**HOW TO COMPLETE THIS TASK:**
Although the entries contain pictures, the copy should hold only their exact text.
··· MATERIALS PROVIDED
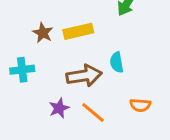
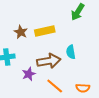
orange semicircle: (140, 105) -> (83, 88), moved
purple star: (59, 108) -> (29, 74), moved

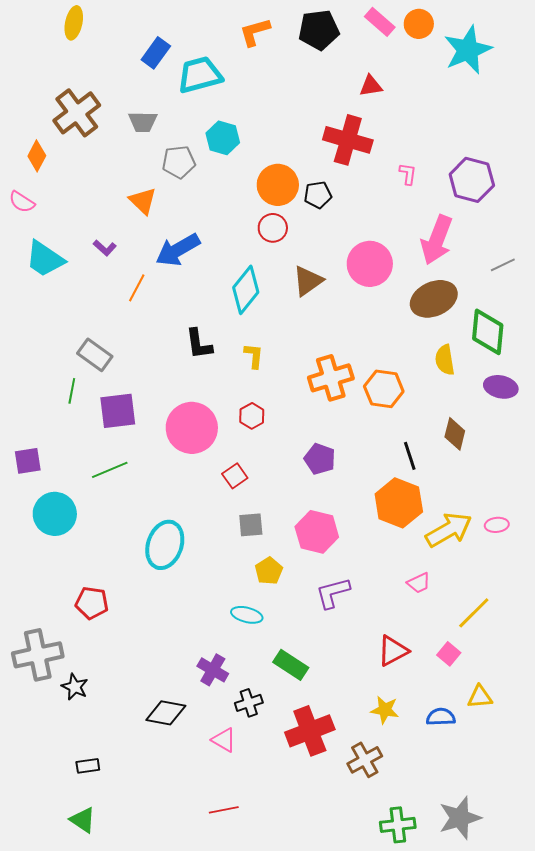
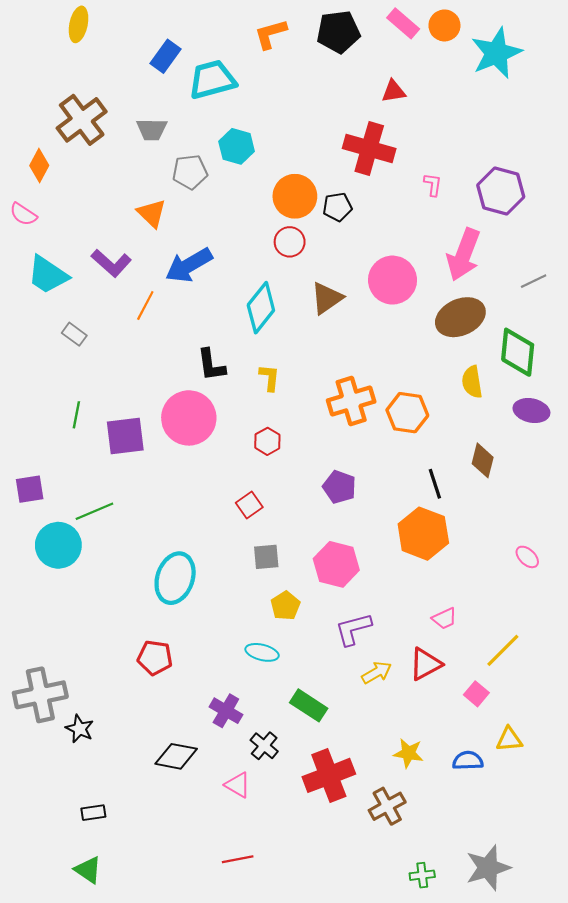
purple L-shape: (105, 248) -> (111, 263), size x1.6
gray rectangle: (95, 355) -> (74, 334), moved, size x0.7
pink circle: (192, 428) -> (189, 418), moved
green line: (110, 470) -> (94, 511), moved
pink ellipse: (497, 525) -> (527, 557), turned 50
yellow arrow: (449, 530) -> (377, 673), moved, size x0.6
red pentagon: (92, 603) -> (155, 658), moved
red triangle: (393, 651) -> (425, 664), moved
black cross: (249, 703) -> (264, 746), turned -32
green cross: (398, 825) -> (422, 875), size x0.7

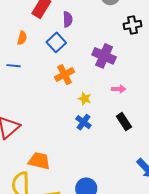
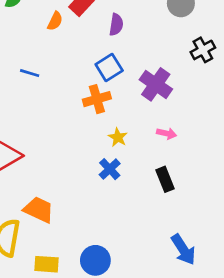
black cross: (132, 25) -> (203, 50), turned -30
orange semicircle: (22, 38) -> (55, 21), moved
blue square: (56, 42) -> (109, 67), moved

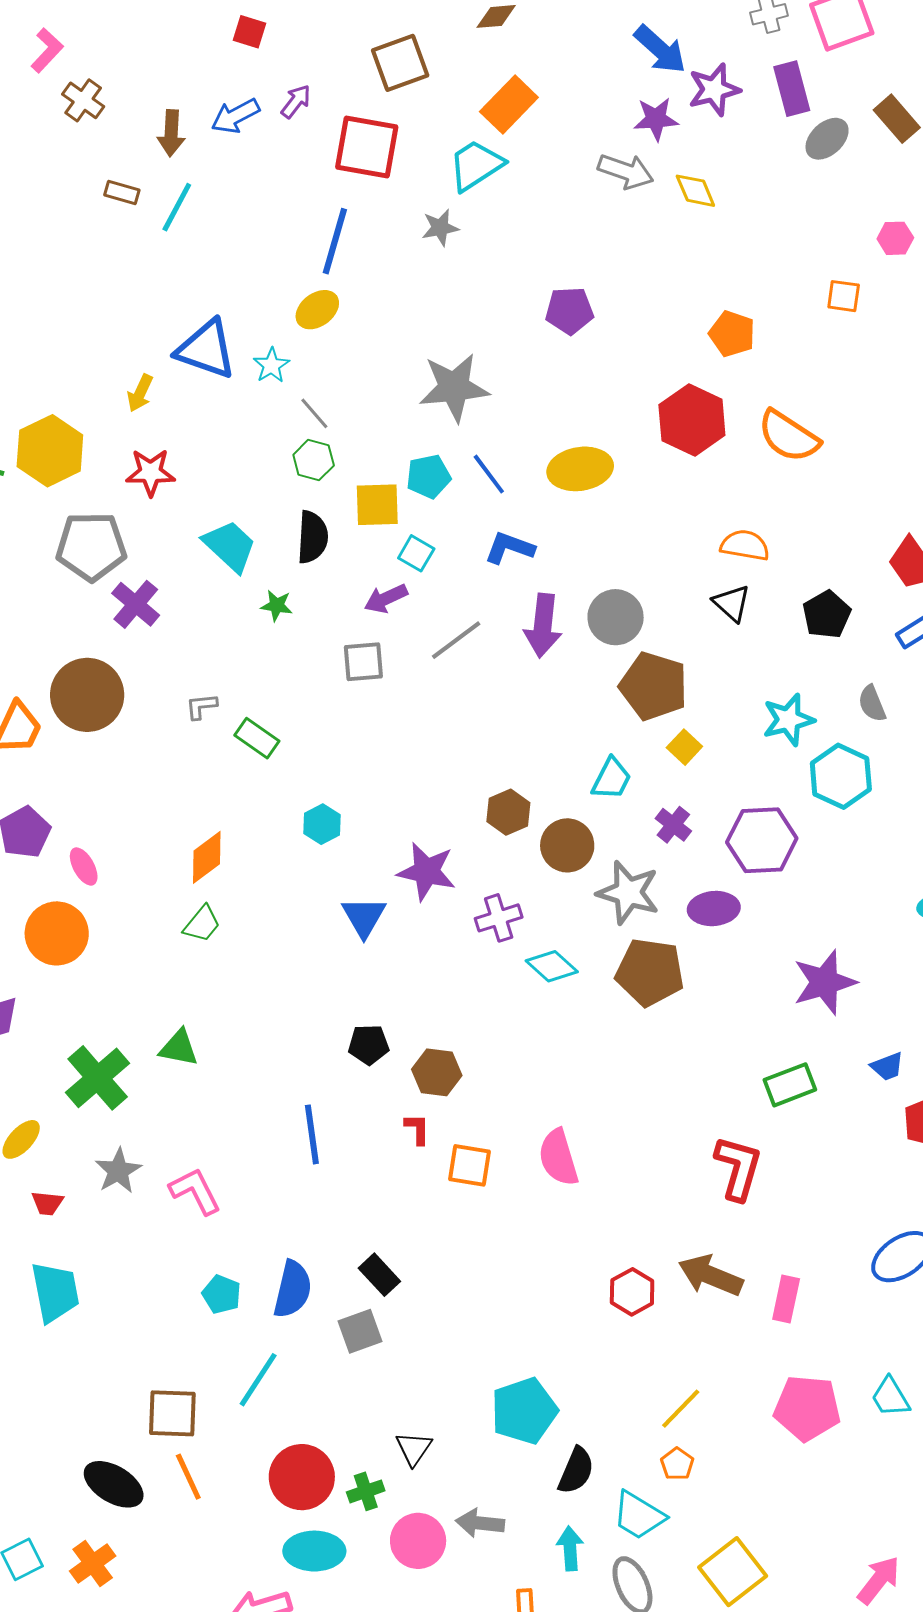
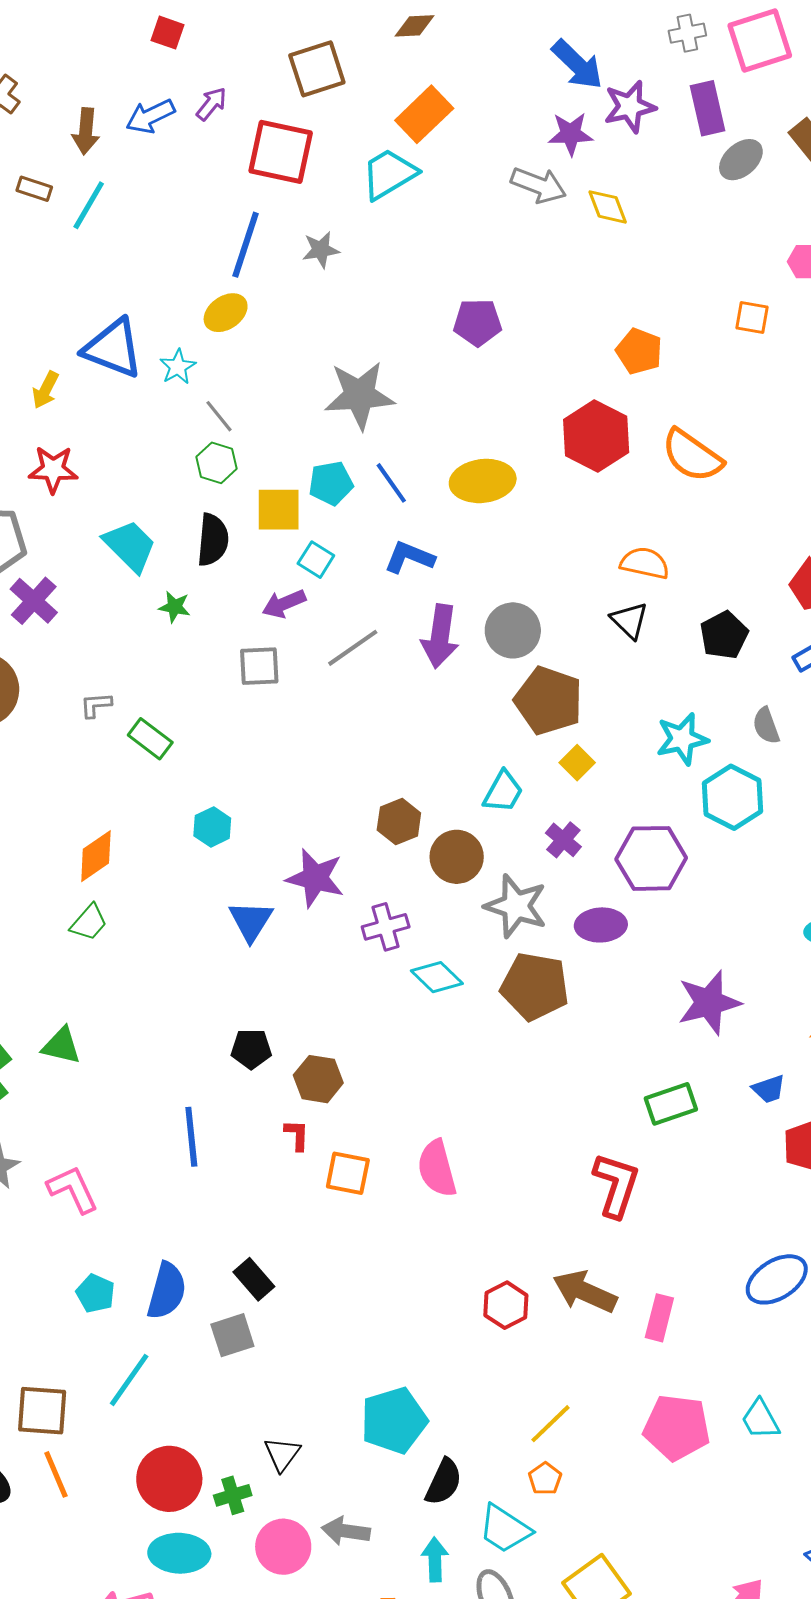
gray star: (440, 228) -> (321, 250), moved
······
**EXERCISE RESULT:**
orange semicircle: (140, 105) -> (83, 88), moved
purple star: (59, 108) -> (29, 74), moved

purple L-shape: (105, 248) -> (111, 263), size x1.6
gray rectangle: (95, 355) -> (74, 334), moved, size x0.7
pink circle: (192, 428) -> (189, 418), moved
green line: (110, 470) -> (94, 511), moved
pink ellipse: (497, 525) -> (527, 557), turned 50
yellow arrow: (449, 530) -> (377, 673), moved, size x0.6
red pentagon: (92, 603) -> (155, 658), moved
red triangle: (393, 651) -> (425, 664), moved
black cross: (249, 703) -> (264, 746), turned -32
green cross: (398, 825) -> (422, 875), size x0.7

black cross: (132, 25) -> (203, 50), turned -30
orange semicircle: (22, 38) -> (55, 21), moved
blue square: (56, 42) -> (109, 67), moved

gray star: (440, 228) -> (321, 250), moved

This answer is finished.